____ RECORD EXCERPTS
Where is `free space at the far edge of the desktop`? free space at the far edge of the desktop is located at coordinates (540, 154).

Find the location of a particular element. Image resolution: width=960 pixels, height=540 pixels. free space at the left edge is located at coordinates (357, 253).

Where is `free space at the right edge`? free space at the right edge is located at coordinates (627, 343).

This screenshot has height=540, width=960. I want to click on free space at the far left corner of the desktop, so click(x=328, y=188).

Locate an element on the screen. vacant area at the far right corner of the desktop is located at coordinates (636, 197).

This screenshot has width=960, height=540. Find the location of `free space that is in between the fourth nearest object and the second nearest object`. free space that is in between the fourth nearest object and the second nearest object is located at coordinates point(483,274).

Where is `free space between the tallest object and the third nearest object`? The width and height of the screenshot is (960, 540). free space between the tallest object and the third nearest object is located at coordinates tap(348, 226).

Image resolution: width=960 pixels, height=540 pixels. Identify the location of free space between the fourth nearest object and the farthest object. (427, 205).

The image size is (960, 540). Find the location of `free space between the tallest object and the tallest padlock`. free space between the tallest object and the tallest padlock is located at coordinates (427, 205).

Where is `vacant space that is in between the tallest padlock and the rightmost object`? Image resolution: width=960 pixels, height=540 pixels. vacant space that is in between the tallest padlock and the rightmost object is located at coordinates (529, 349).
________
#### [BRIEF]
Quote all of the rows above verbatim, in their original order.

#### [IN RESPONSE]
Where is `free space at the far edge of the desktop`? free space at the far edge of the desktop is located at coordinates (540, 154).

Find the location of a particular element. Image resolution: width=960 pixels, height=540 pixels. free space at the left edge is located at coordinates (357, 253).

Where is `free space at the right edge`? free space at the right edge is located at coordinates (627, 343).

This screenshot has height=540, width=960. I want to click on free space at the far left corner of the desktop, so click(x=328, y=188).

Locate an element on the screen. vacant area at the far right corner of the desktop is located at coordinates (636, 197).

This screenshot has width=960, height=540. Find the location of `free space that is in between the fourth nearest object and the second nearest object`. free space that is in between the fourth nearest object and the second nearest object is located at coordinates point(483,274).

Where is `free space between the tallest object and the third nearest object`? The width and height of the screenshot is (960, 540). free space between the tallest object and the third nearest object is located at coordinates tap(348, 226).

Image resolution: width=960 pixels, height=540 pixels. Identify the location of free space between the fourth nearest object and the farthest object. (427, 205).

The image size is (960, 540). Find the location of `free space between the tallest object and the tallest padlock`. free space between the tallest object and the tallest padlock is located at coordinates (427, 205).

Where is `vacant space that is in between the tallest padlock and the rightmost object`? Image resolution: width=960 pixels, height=540 pixels. vacant space that is in between the tallest padlock and the rightmost object is located at coordinates (529, 349).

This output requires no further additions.